## What to produce:
Find each line below that contains the word "specified", and copy every one of those lines in full.

[Start]

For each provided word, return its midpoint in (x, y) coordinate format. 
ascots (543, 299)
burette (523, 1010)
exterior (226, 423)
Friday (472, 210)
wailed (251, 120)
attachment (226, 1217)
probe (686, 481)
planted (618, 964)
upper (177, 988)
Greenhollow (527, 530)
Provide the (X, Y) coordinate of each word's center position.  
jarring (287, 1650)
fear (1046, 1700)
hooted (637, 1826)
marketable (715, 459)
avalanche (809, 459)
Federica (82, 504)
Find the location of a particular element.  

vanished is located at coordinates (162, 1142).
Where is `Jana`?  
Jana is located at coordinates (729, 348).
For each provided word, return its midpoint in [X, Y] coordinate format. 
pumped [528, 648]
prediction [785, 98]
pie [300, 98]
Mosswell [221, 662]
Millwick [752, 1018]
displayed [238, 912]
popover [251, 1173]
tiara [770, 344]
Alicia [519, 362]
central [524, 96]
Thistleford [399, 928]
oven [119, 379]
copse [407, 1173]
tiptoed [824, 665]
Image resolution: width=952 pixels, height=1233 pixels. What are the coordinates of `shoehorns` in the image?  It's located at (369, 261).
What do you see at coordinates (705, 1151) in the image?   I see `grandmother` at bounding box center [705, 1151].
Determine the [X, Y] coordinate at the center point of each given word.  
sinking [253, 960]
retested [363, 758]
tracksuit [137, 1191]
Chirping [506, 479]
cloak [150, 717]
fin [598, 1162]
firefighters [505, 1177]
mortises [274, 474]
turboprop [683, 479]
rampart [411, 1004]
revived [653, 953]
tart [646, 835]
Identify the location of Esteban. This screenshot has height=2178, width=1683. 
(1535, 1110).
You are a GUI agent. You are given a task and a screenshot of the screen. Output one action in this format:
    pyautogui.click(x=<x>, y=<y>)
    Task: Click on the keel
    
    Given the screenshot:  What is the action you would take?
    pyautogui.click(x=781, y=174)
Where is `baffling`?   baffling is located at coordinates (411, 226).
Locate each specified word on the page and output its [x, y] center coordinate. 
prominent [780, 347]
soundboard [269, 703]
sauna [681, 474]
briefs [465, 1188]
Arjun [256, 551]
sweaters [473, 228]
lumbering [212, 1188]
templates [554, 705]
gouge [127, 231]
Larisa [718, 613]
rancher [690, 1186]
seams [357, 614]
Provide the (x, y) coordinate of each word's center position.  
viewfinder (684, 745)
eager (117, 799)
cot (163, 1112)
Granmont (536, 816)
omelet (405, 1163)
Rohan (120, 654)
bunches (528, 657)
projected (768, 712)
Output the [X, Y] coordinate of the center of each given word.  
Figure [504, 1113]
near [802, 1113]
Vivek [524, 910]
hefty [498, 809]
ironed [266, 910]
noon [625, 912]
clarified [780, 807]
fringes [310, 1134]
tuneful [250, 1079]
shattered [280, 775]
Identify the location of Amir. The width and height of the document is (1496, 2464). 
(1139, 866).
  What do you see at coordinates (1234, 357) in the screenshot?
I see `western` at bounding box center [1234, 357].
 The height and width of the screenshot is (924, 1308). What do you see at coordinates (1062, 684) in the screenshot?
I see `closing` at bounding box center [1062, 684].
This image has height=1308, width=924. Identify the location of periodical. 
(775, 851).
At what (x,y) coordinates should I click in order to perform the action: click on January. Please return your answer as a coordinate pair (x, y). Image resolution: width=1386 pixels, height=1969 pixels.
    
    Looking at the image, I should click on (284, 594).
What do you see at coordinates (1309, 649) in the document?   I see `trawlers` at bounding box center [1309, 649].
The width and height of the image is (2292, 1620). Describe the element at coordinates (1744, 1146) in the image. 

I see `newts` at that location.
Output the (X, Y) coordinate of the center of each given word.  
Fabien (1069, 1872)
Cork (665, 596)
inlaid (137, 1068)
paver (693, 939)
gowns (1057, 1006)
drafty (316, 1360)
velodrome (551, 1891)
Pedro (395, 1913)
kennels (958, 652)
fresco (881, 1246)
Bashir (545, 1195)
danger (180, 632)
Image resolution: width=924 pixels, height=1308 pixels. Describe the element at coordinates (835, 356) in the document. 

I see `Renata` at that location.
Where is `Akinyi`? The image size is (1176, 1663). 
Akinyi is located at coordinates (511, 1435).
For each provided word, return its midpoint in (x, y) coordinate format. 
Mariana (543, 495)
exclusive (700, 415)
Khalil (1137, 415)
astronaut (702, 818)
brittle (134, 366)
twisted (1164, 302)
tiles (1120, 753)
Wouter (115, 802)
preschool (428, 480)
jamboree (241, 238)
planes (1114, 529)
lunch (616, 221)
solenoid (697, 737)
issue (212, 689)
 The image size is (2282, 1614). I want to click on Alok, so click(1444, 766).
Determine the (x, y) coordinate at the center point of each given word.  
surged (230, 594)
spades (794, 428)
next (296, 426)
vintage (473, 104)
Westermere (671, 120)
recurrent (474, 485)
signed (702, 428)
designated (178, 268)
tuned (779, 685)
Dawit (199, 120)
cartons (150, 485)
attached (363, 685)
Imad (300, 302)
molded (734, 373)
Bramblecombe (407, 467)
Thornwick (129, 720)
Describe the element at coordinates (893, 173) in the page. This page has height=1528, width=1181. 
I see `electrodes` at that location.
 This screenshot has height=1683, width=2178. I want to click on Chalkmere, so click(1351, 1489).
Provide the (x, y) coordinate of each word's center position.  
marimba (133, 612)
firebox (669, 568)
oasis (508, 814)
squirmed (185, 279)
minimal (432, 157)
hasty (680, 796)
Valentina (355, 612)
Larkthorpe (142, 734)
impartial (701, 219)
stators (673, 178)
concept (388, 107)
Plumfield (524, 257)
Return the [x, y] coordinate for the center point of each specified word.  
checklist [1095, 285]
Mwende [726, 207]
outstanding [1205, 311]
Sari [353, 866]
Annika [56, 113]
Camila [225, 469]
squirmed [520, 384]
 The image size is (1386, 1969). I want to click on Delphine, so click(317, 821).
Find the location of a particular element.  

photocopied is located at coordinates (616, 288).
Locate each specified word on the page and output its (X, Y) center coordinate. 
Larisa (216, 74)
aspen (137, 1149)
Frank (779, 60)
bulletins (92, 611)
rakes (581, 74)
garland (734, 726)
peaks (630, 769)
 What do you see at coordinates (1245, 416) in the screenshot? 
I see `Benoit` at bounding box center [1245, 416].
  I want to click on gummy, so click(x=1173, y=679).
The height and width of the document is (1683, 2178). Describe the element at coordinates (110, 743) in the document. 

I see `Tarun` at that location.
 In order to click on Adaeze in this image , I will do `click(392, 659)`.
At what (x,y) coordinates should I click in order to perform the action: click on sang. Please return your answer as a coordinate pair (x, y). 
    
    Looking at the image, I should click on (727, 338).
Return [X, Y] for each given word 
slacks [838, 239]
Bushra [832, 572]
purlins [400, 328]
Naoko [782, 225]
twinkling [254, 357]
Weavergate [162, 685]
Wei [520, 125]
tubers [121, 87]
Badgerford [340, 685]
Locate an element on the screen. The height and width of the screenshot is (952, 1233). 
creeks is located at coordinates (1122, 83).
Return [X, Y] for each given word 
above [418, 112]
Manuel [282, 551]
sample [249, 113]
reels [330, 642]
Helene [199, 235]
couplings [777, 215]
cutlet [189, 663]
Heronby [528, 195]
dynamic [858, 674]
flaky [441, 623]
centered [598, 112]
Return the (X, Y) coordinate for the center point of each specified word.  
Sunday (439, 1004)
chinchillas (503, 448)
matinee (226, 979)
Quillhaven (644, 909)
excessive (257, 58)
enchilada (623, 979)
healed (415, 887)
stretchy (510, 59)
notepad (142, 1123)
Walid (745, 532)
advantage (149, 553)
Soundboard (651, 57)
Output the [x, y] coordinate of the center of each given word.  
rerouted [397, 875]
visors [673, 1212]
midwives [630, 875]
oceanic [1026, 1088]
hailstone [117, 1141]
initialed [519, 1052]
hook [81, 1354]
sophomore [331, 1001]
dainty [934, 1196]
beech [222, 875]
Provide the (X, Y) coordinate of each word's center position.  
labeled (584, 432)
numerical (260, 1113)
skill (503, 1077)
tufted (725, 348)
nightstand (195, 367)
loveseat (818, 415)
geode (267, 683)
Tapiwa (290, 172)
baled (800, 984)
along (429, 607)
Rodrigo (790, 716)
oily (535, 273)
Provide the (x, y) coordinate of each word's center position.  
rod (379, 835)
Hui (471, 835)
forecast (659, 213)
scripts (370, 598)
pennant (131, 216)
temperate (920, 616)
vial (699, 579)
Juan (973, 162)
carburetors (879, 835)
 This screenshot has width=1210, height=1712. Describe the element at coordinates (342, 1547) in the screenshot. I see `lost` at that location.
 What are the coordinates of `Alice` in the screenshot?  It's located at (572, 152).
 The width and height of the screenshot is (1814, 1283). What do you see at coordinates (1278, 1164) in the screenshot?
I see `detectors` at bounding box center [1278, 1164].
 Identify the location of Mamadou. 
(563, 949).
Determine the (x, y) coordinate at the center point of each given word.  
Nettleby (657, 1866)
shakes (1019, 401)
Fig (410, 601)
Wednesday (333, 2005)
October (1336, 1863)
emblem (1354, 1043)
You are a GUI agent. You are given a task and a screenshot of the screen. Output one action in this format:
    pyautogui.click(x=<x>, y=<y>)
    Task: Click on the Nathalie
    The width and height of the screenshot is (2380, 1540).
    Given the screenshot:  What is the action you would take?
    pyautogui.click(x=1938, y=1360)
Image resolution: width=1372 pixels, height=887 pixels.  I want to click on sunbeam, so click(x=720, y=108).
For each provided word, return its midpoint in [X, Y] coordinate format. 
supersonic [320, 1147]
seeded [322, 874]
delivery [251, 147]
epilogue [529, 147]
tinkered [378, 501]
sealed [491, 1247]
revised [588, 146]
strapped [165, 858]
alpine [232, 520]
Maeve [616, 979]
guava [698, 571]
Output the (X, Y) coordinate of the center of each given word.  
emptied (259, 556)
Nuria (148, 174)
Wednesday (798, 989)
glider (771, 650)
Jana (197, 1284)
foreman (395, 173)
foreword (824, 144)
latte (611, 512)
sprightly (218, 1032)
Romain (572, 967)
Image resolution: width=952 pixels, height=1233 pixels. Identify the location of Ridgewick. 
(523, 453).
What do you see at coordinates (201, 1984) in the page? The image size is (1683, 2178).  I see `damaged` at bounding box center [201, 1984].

[End]

## The output:
Locate each specified word on the page and output its [x, y] center coordinate. 
Return the [x, y] coordinate for the center point of each specified word.  
Locate each specified word on the page and output its (X, Y) center coordinate. 
Return the (X, Y) coordinate for the center point of each specified word.  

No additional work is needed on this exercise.